Task goal
Exactly as they appear, please output the lines from the one with "BT2 pin TXD: 6 -> 4" through the end of the material, without pictures.

-=-=-=-=-

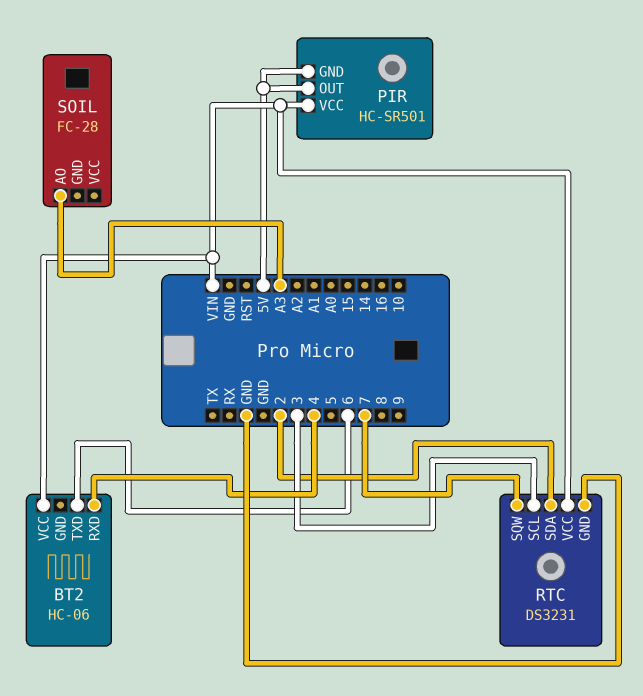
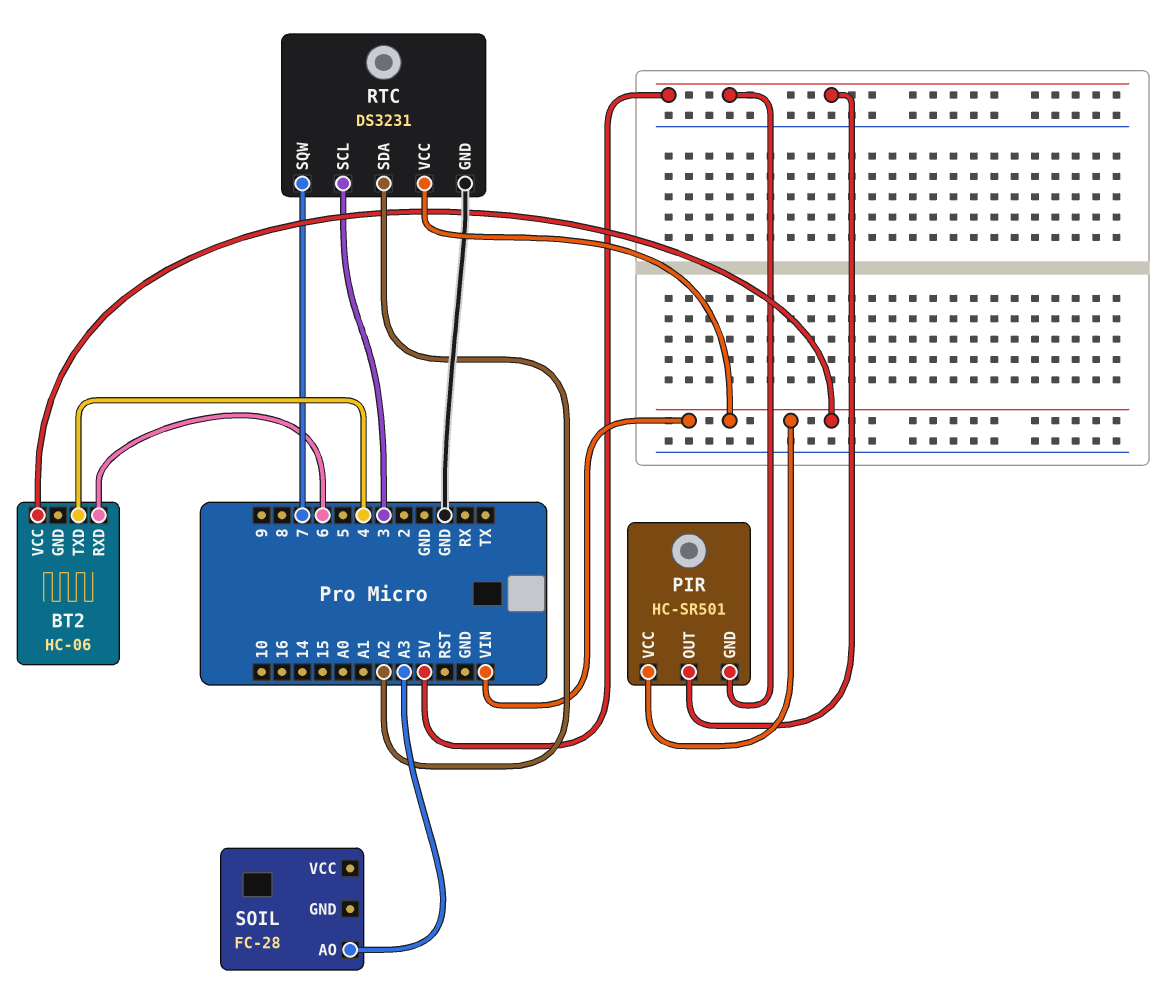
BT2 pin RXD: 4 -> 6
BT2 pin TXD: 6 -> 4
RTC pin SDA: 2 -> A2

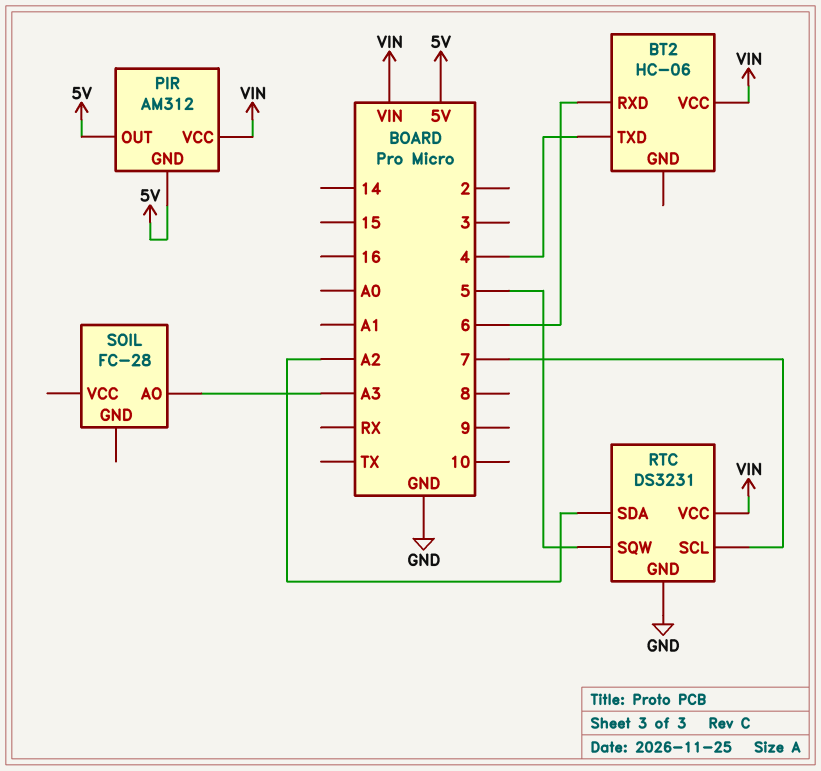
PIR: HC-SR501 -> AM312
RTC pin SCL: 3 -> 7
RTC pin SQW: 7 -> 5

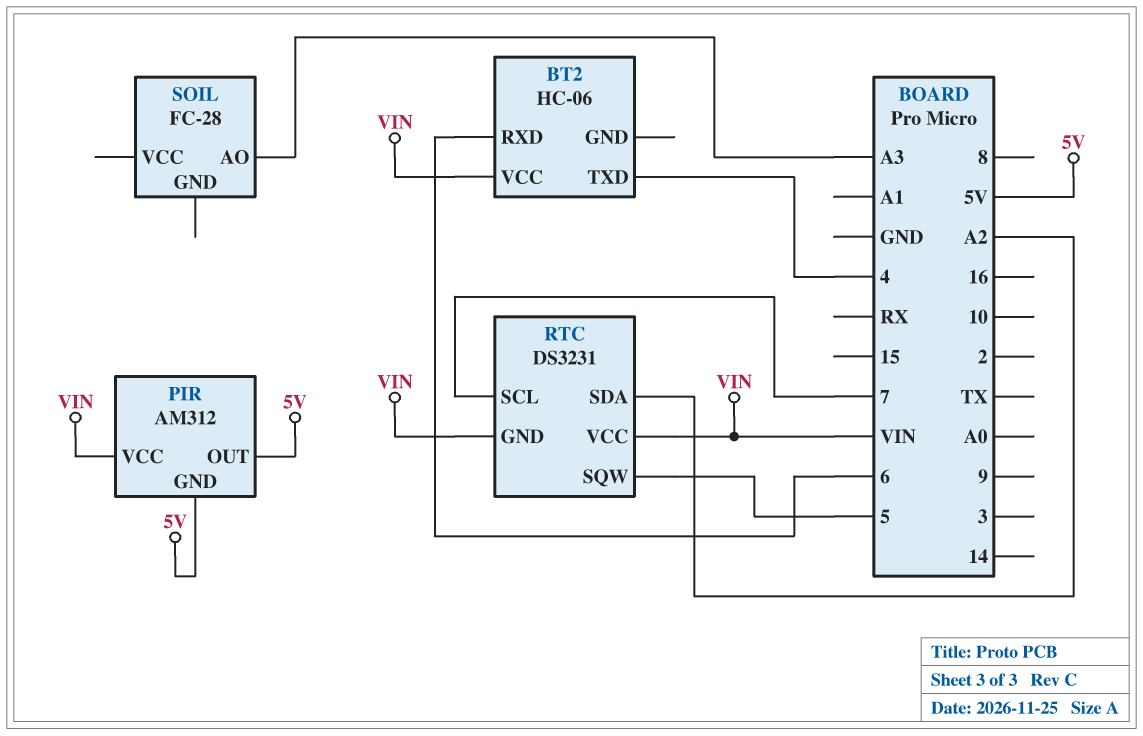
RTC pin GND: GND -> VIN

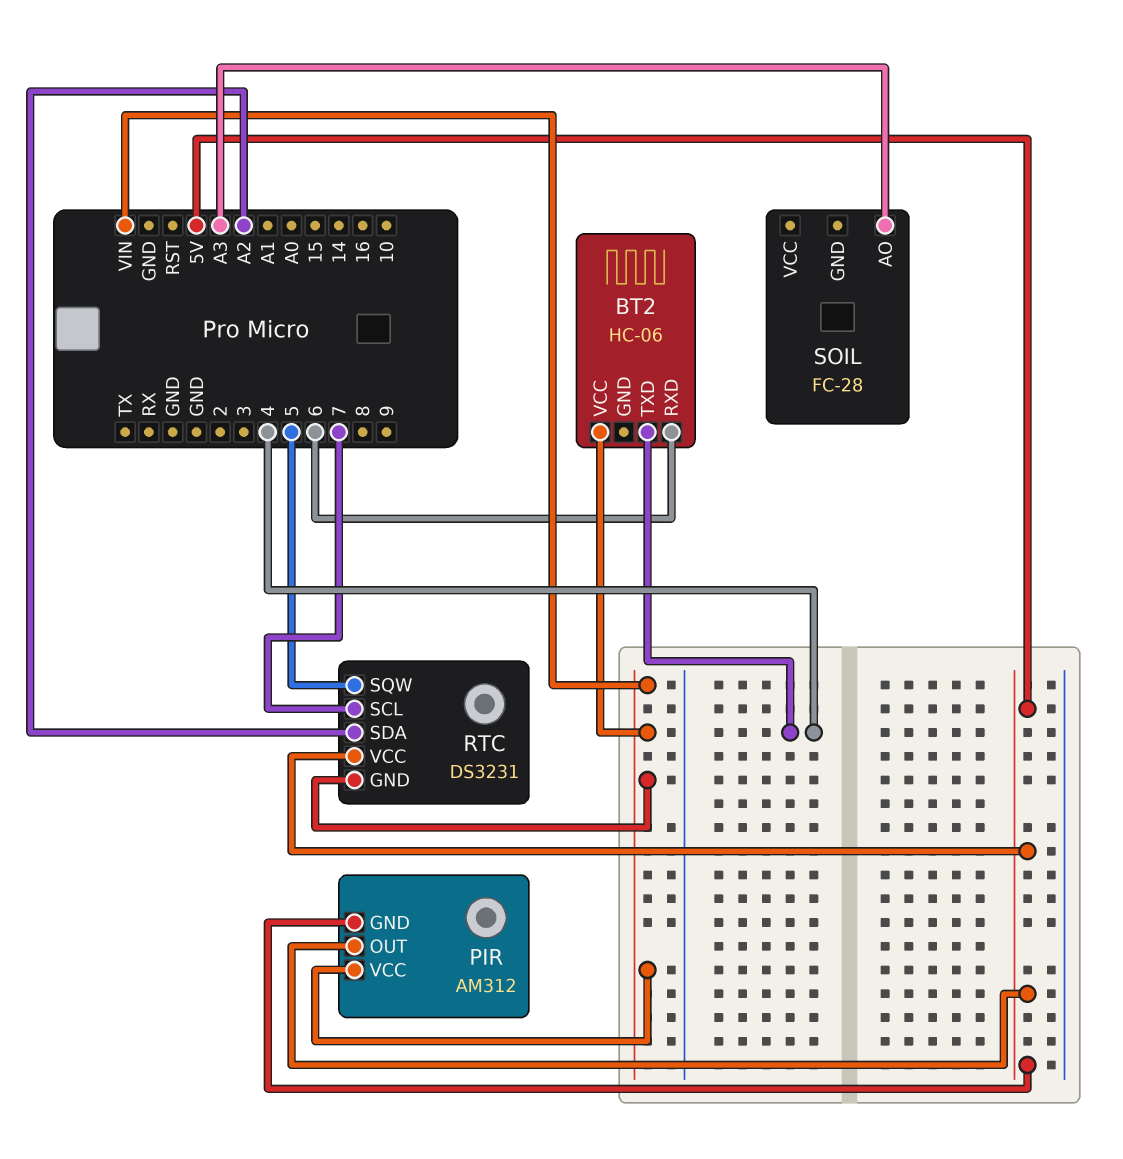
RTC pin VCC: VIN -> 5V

-=-=-=-=-

Solution to the problem
BT2 pin TXD: 6 -> 4
RTC pin SDA: 2 -> A2

PIR: HC-SR501 -> AM312
RTC pin SCL: 3 -> 7
RTC pin SQW: 7 -> 5

RTC pin GND: GND -> VIN

RTC pin VCC: VIN -> 5V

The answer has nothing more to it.